YOUR INSTRUCTIONS >> Return all lines of the data in which the string "Mailbox" occurs.

TASK INPUT >>

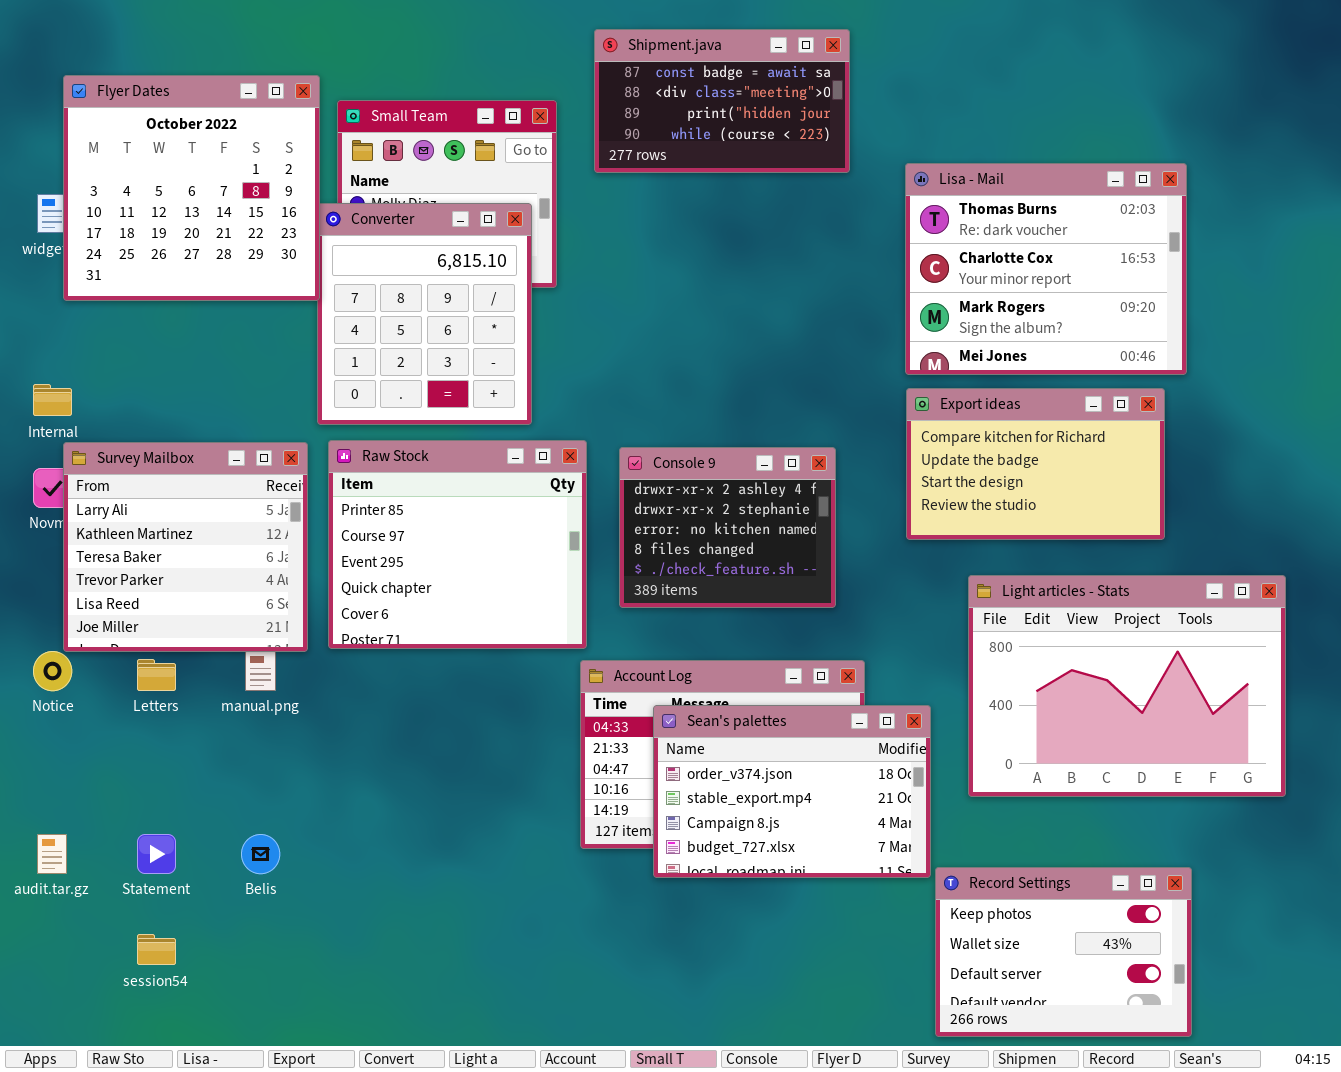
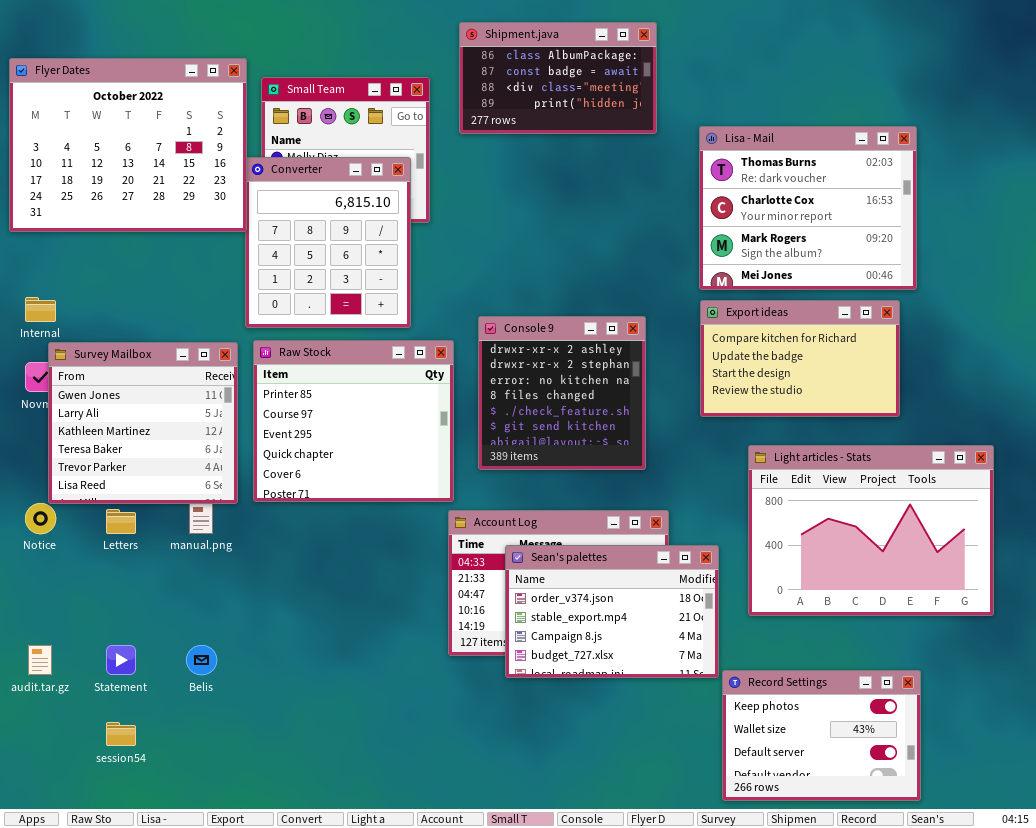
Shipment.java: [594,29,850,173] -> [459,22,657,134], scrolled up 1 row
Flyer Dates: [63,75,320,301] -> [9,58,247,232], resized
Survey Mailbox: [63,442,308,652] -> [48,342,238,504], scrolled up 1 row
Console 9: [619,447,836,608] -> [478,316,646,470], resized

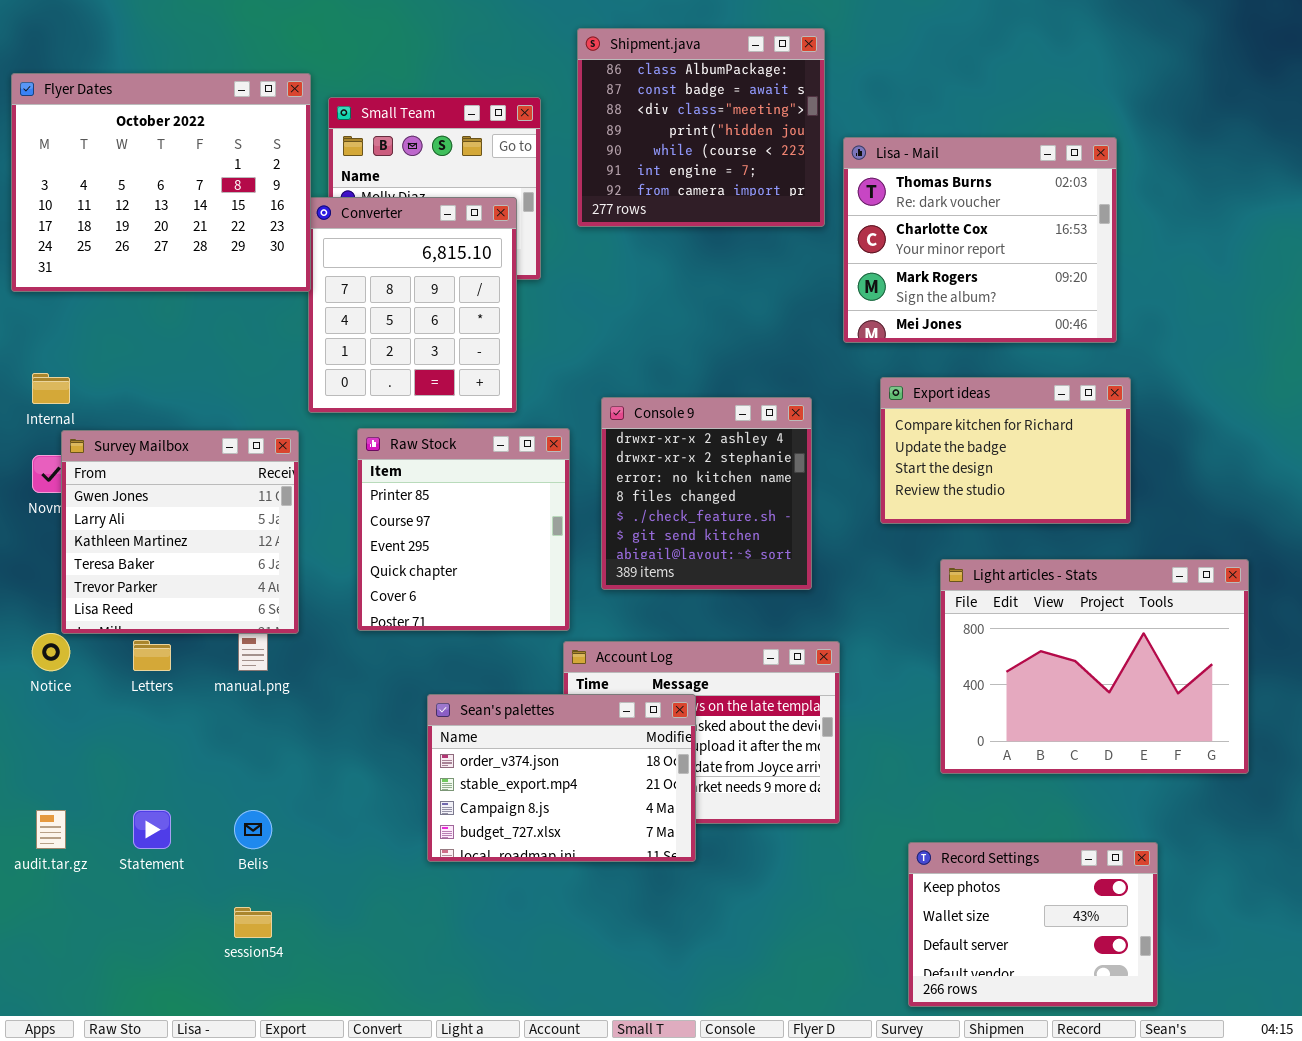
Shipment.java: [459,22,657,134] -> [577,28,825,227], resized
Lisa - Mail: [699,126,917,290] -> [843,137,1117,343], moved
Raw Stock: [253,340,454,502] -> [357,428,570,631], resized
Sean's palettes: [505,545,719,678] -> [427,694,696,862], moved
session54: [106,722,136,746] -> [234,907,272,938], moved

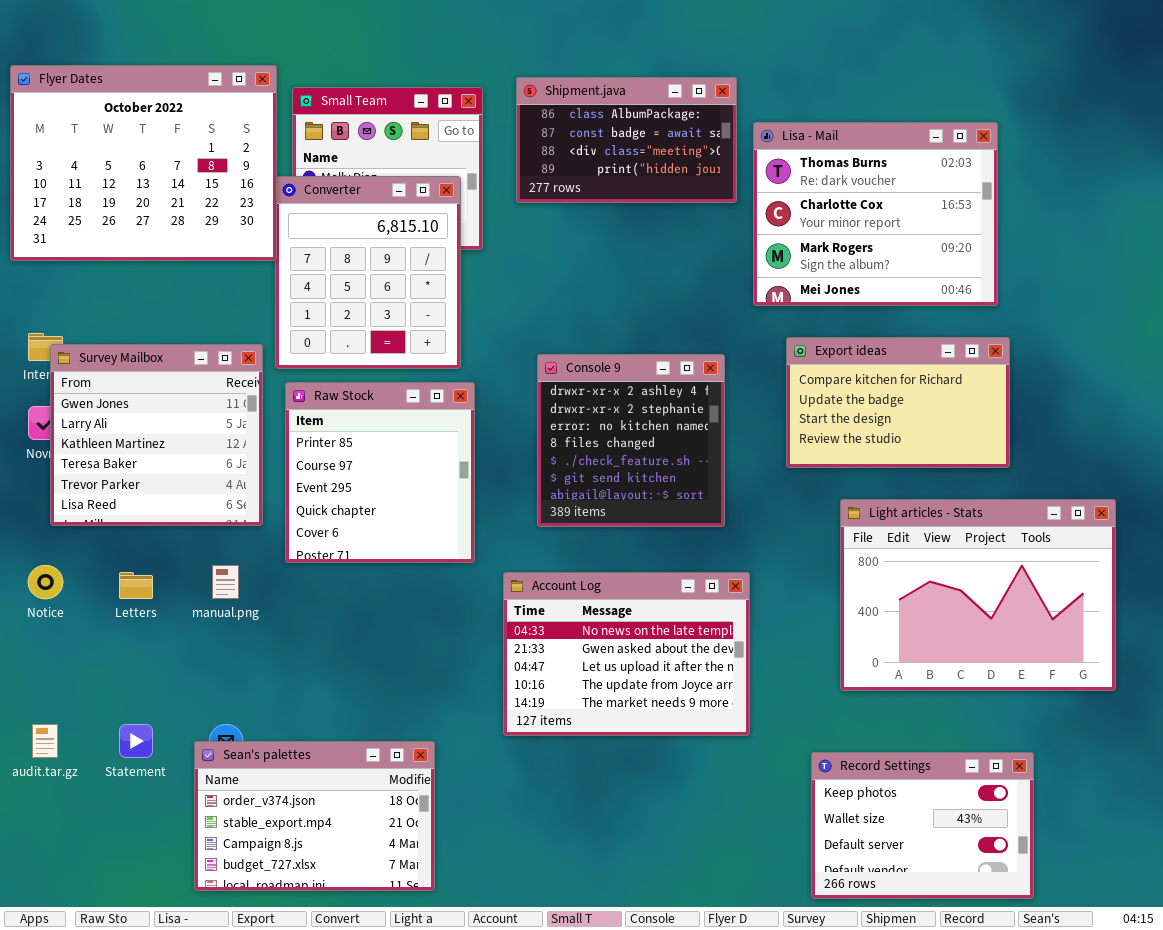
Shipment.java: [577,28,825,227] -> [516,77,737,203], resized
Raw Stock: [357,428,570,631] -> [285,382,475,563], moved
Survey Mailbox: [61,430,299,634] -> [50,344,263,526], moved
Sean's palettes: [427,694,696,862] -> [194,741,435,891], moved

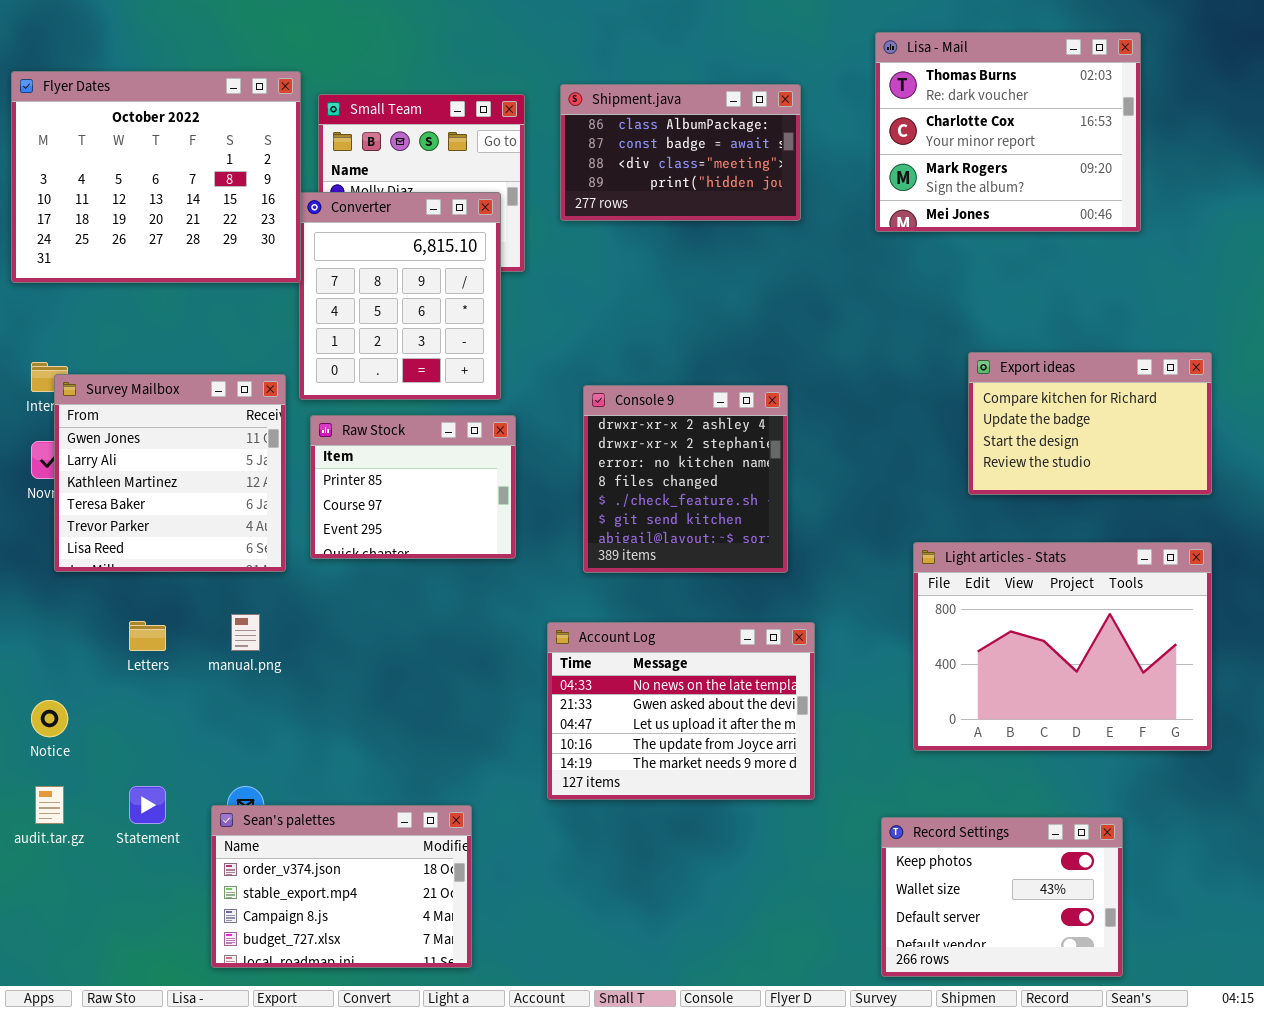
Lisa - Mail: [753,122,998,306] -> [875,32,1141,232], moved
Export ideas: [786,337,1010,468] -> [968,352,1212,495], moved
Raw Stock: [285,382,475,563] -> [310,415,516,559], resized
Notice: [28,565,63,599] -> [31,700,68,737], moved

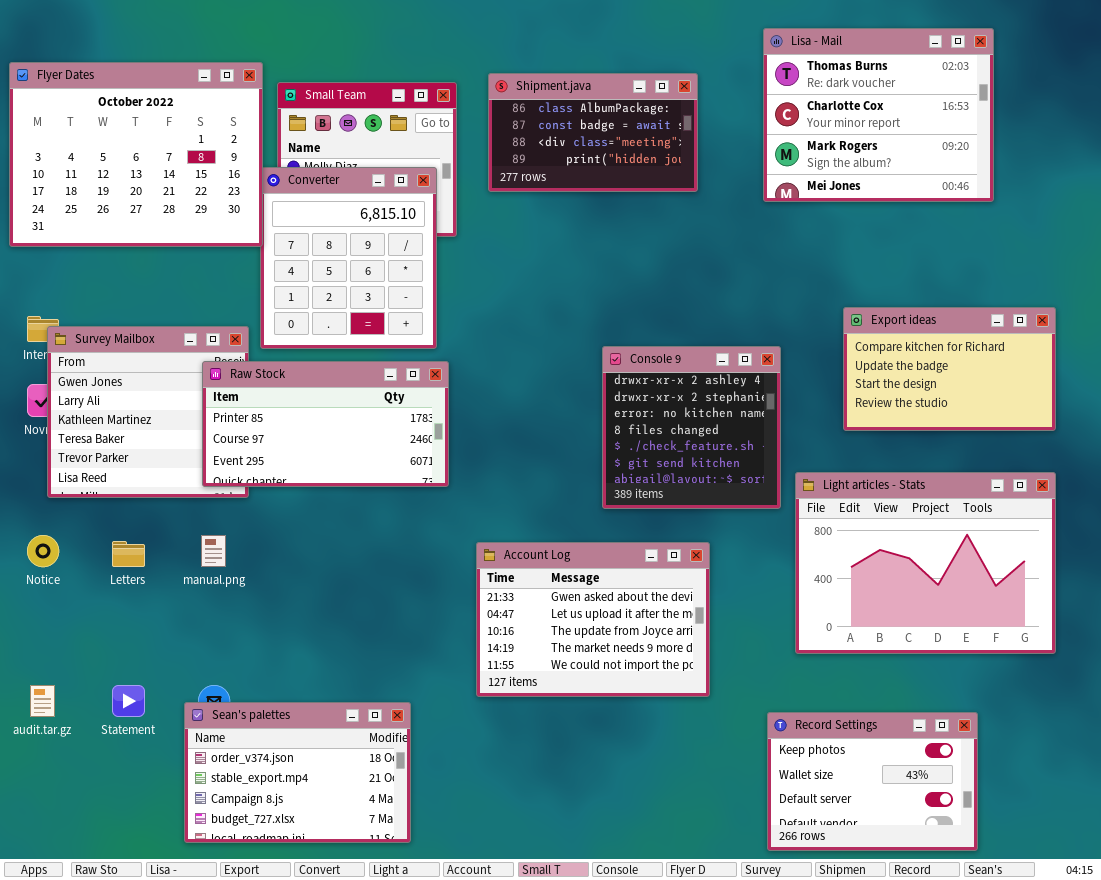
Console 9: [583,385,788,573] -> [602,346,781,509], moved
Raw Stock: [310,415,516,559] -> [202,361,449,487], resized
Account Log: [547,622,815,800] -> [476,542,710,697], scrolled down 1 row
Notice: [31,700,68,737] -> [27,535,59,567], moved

RESULT >>
Survey Mailbox: [63,442,308,652] -> [48,342,238,504], scrolled up 1 row
Survey Mailbox: [61,430,299,634] -> [50,344,263,526], moved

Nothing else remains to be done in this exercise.